* _Exercise aim_
Return every line of the data that contains the string "green".

* _Data for review_
★ ★ ★ ★ ★ ★ ★

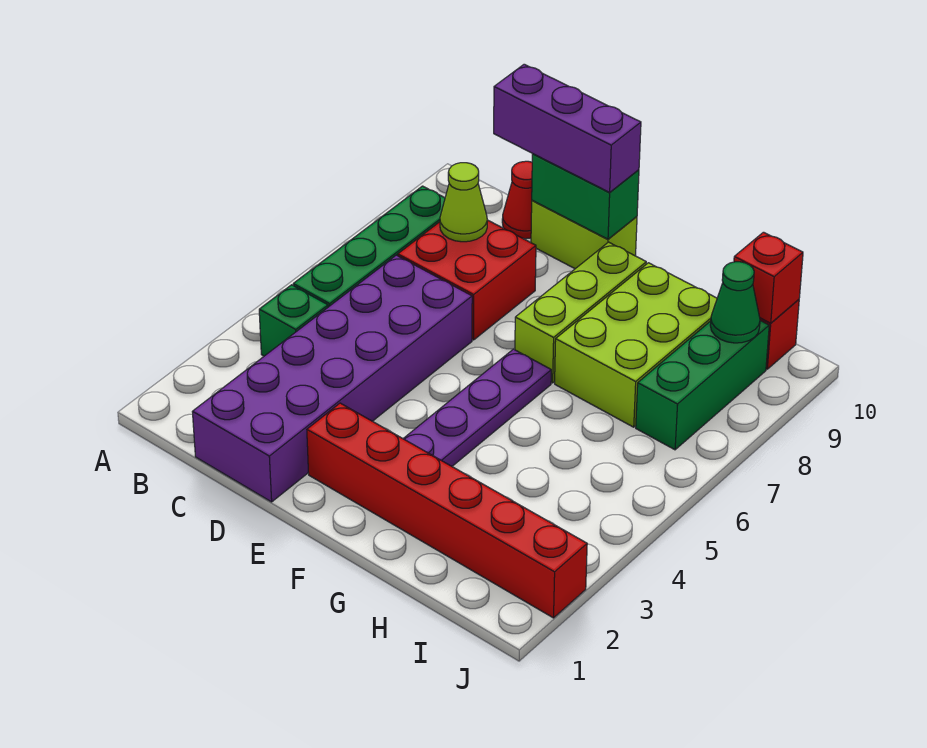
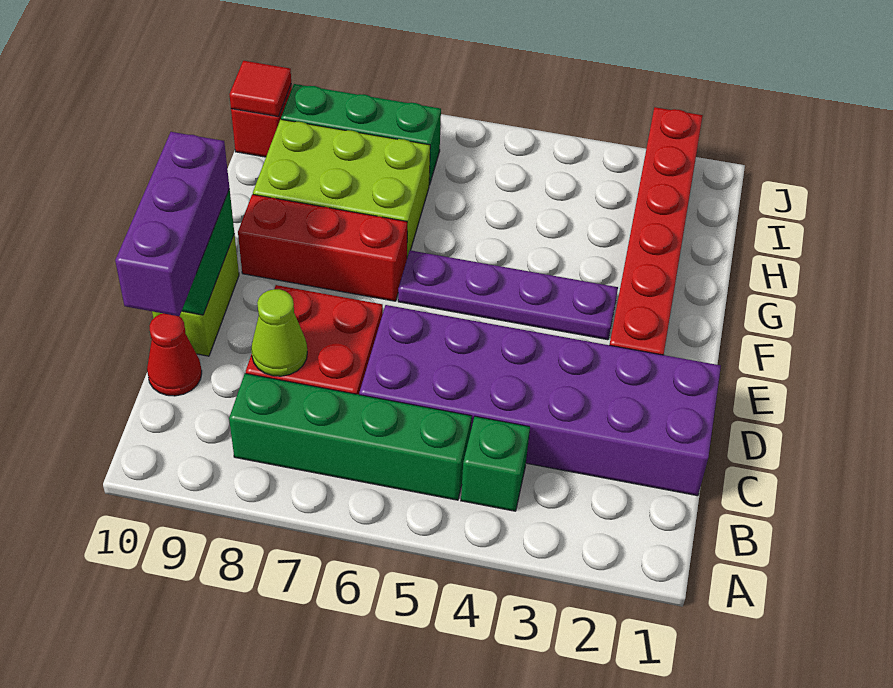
lime brick F7:F9 level 1 -> red brick F7:F9 level 1
green cone I9 level 2 -> none
red brick I10 level 2 -> red tile I10 level 2

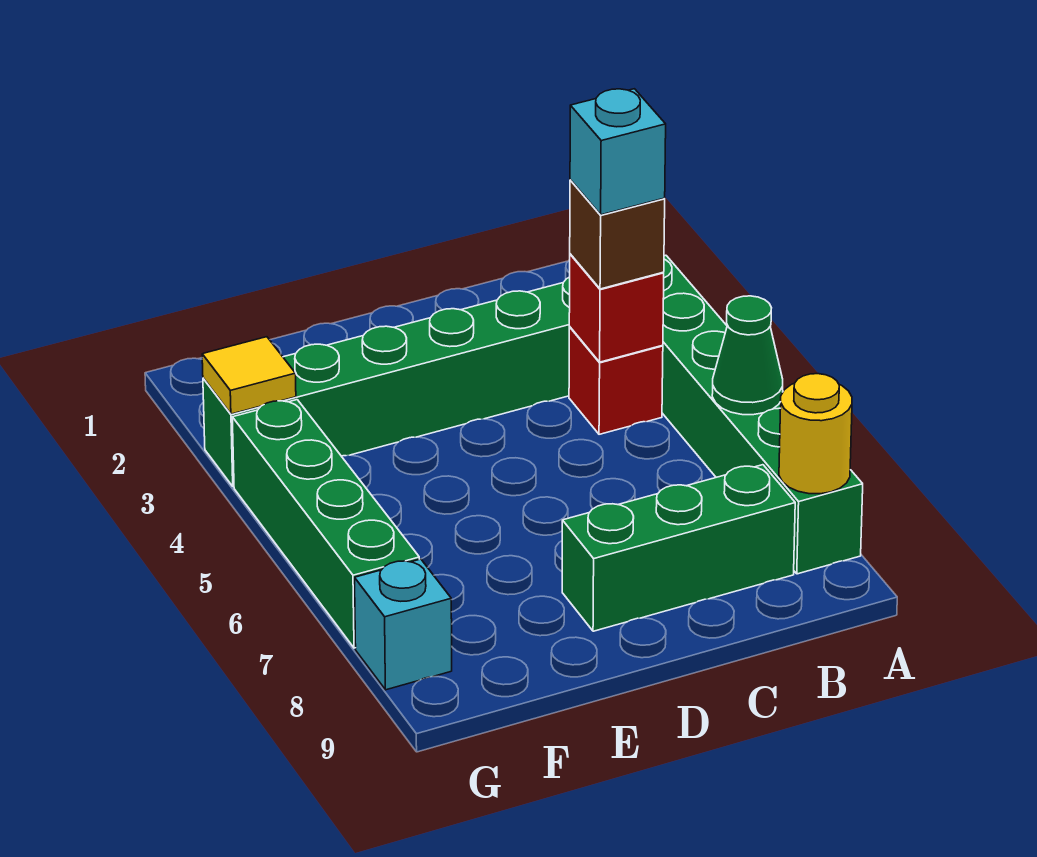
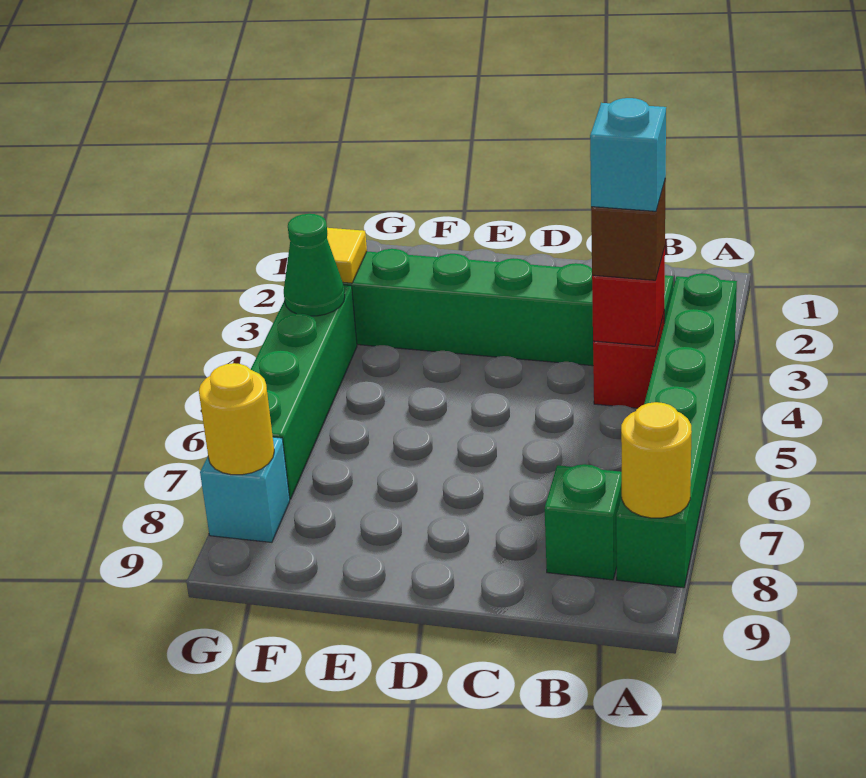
green cone A6 level 2 -> green cone G4 level 2
green brick B8:D8 level 1 -> green brick B8 level 1
none -> yellow round brick G8 level 2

★ ★ ★ ★ ★ ★ ★

* _Response below_
green cone I9 level 2 -> none
green cone A6 level 2 -> green cone G4 level 2
green brick B8:D8 level 1 -> green brick B8 level 1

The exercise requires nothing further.